Of all the entries below, only the lines from the one with "camera: 55 degrees left, 0 degrees up" up to and including the one with "delete: turquoise teddy bear [317 189]" are to be duplicated exactly.

Object transformation records:
┌────────
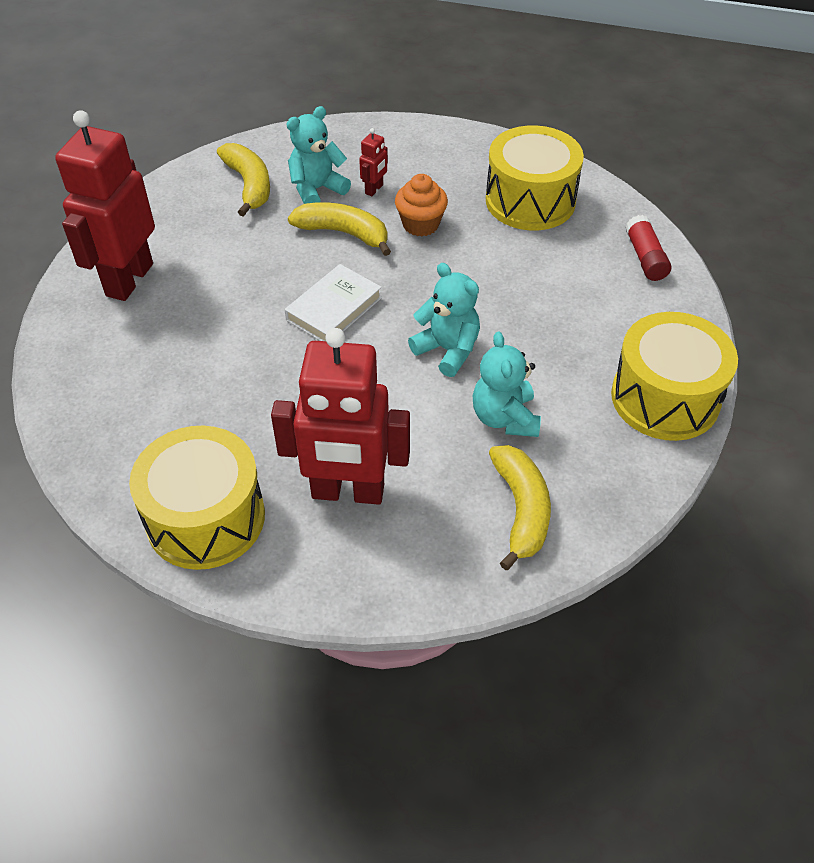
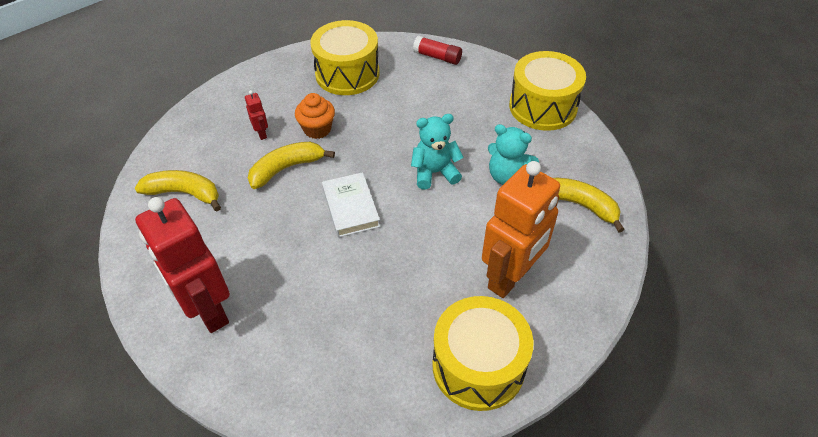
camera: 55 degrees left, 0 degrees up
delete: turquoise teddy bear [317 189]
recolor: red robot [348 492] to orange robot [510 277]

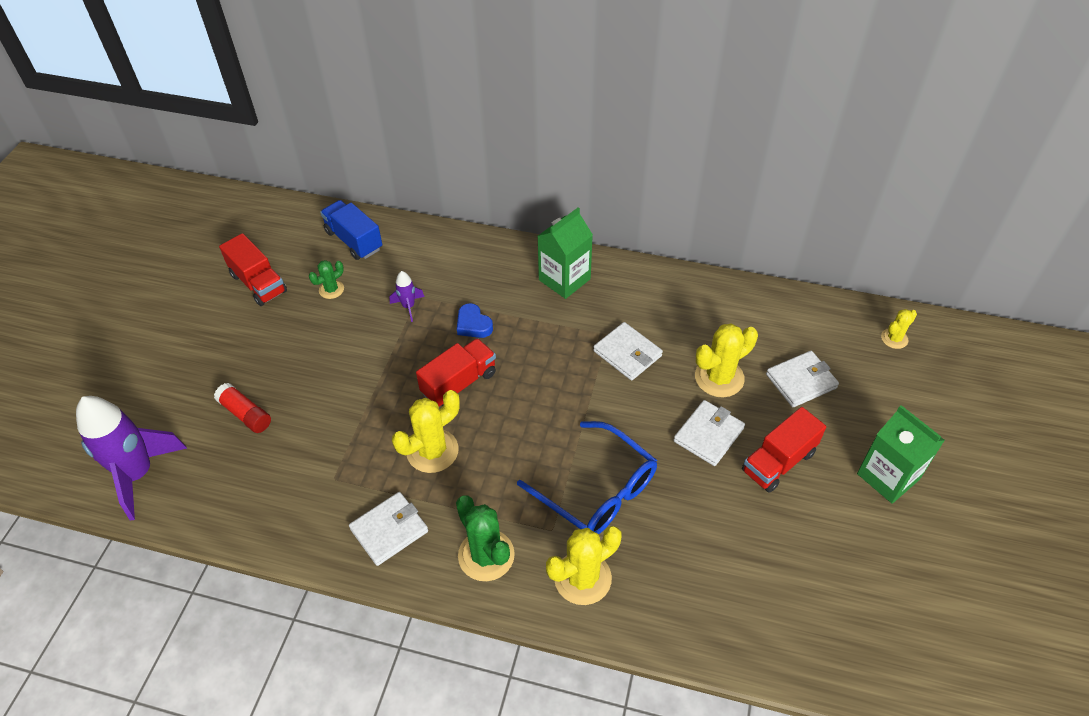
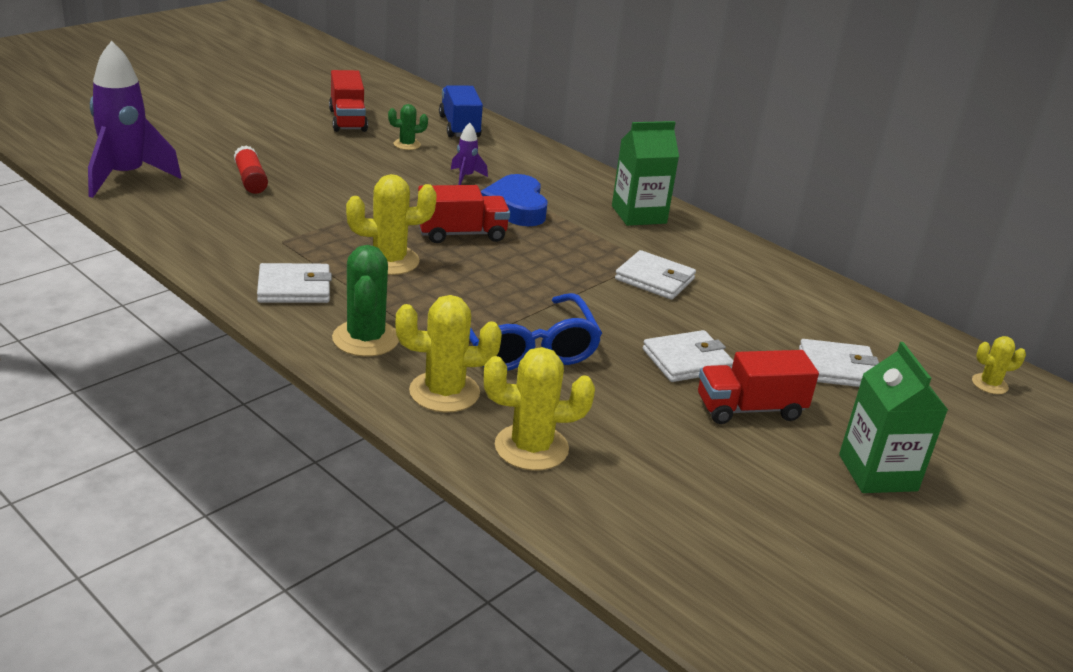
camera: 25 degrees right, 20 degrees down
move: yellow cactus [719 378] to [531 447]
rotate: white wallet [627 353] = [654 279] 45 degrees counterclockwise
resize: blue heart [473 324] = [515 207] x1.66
└────────
┌────────
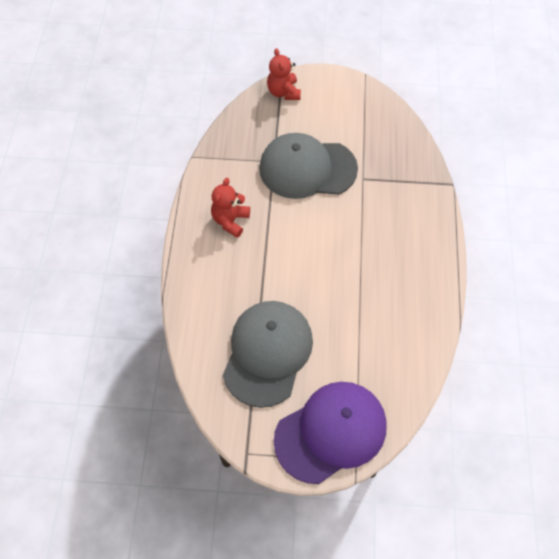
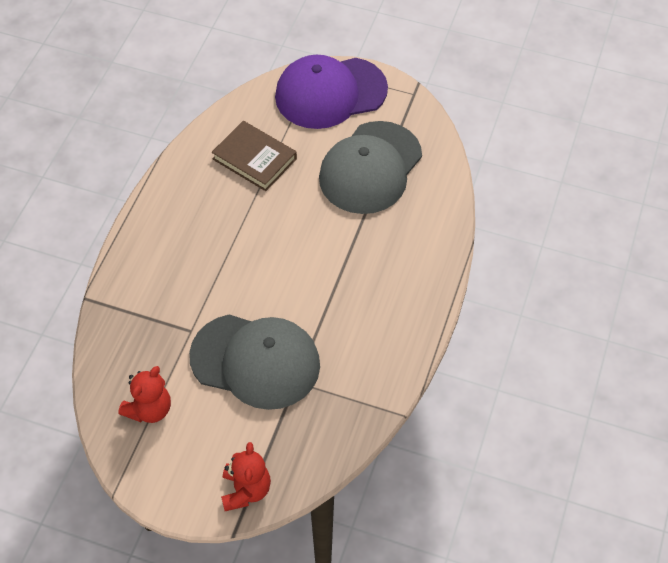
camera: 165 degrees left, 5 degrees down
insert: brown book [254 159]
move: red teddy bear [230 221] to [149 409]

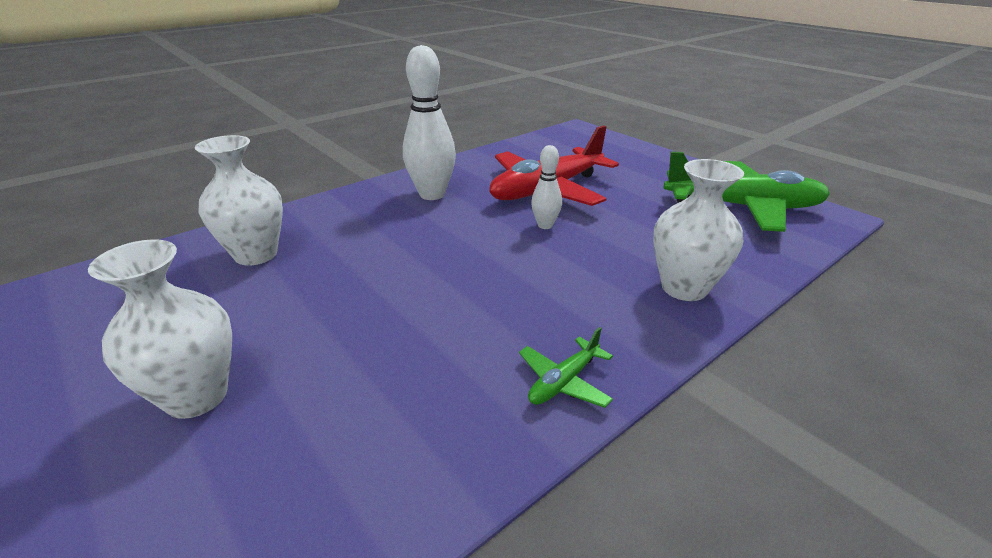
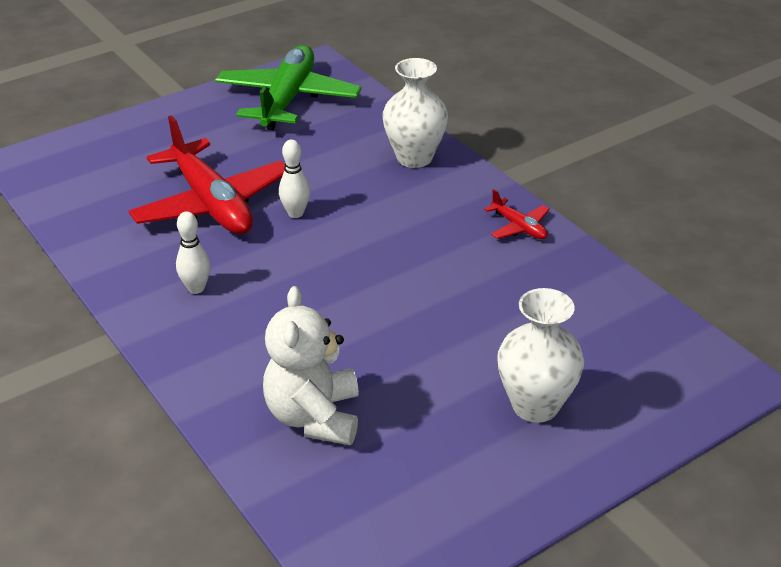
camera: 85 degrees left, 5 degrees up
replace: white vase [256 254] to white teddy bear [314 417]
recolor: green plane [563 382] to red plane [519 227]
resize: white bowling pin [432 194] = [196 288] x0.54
└────────
Response to this exercise -
camera: 55 degrees left, 0 degrees up
delete: turquoise teddy bear [317 189]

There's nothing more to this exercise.